§ **Exercise**
Quote the listing below in full and exactly as written, but omit every picture.

§ **Records for the task**
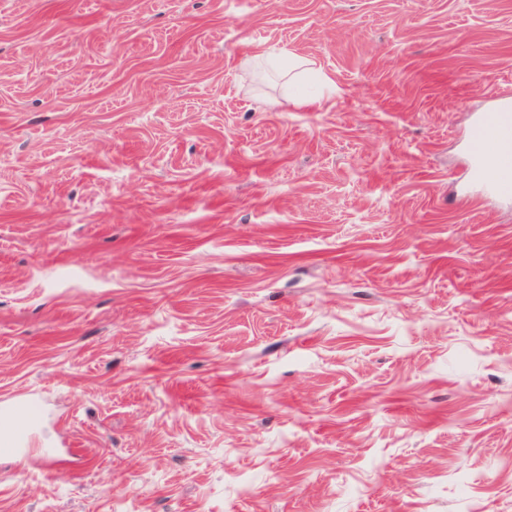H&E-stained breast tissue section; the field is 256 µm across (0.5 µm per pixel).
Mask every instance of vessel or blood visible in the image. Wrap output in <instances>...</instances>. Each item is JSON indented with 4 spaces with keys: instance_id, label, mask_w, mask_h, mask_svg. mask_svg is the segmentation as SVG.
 Here are the masks:
<instances>
[{
    "instance_id": "obj_1",
    "label": "vessel or blood",
    "mask_w": 512,
    "mask_h": 512,
    "mask_svg": "<svg viewBox=\"0 0 512 512\" xmlns=\"http://www.w3.org/2000/svg\"><path fill=\"white\" fill-rule=\"evenodd\" d=\"M472 177L486 191L501 198L512 197V114L489 112L473 126L469 138ZM0 414L13 425L10 435L0 438V453L25 451L27 438L41 420L42 406L26 397L0 404Z\"/></svg>"
}]
</instances>
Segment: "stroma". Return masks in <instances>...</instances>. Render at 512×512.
<instances>
[{
  "instance_id": "stroma-1",
  "label": "stroma",
  "mask_w": 512,
  "mask_h": 512,
  "mask_svg": "<svg viewBox=\"0 0 512 512\" xmlns=\"http://www.w3.org/2000/svg\"><path fill=\"white\" fill-rule=\"evenodd\" d=\"M511 86L512 0H0V512H512ZM311 62L295 56L285 50H278L273 47L263 48L246 58L242 66L253 73H280L288 75L286 85V100L296 106H308L321 104L322 98L311 99L299 94L288 93L290 84H299L309 77L316 76L325 86L331 85V79L322 71L311 66ZM512 114L489 112L473 126L469 138L472 177L486 191L512 197ZM42 406L36 399L19 397L0 404V413L13 424L10 435L1 438L0 452L16 455L26 451L27 438L41 420Z\"/></svg>"
}]
</instances>
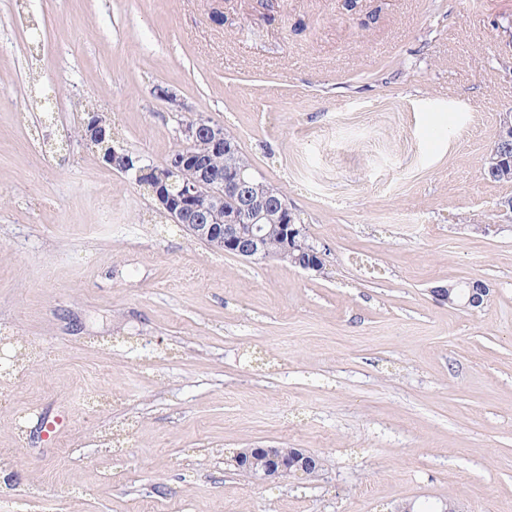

§ **Written reply**
H&E-stained breast tissue section; the field is 256 µm across (0.5 µm per pixel).
Mask every instance of vessel or blood visible in the image. Wrap output in <instances>...</instances>. Each item is JSON indented with 4 spaces with keys: instance_id, label, mask_w, mask_h, mask_svg. mask_svg is the segmentation as SVG.
 Here are the masks:
<instances>
[{
    "instance_id": "obj_1",
    "label": "vessel or blood",
    "mask_w": 512,
    "mask_h": 512,
    "mask_svg": "<svg viewBox=\"0 0 512 512\" xmlns=\"http://www.w3.org/2000/svg\"><path fill=\"white\" fill-rule=\"evenodd\" d=\"M472 177L486 191L501 198L512 197V114L489 112L473 126L469 138ZM0 414L13 425L10 435L0 438V453L25 451L27 438L41 420L42 406L26 397L0 404Z\"/></svg>"
}]
</instances>
Segment: "stroma". Return masks in <instances>...</instances>. Render at 512×512.
<instances>
[{
  "instance_id": "stroma-1",
  "label": "stroma",
  "mask_w": 512,
  "mask_h": 512,
  "mask_svg": "<svg viewBox=\"0 0 512 512\" xmlns=\"http://www.w3.org/2000/svg\"><path fill=\"white\" fill-rule=\"evenodd\" d=\"M511 86L512 0H0V512H512ZM311 62L295 56L285 50H278L273 47L263 48L246 58L242 66L253 73H280L288 75L286 85V100L296 106H308L321 104L322 98L311 99L299 94L288 93L290 84H299L309 77L316 76L325 86L331 85V79L322 71L311 66ZM512 114L489 112L473 126L469 138L472 177L486 191L512 197ZM42 406L36 399L19 397L0 404V413L13 424L10 435L1 438L0 452L16 455L26 451L27 438L41 420Z\"/></svg>"
}]
</instances>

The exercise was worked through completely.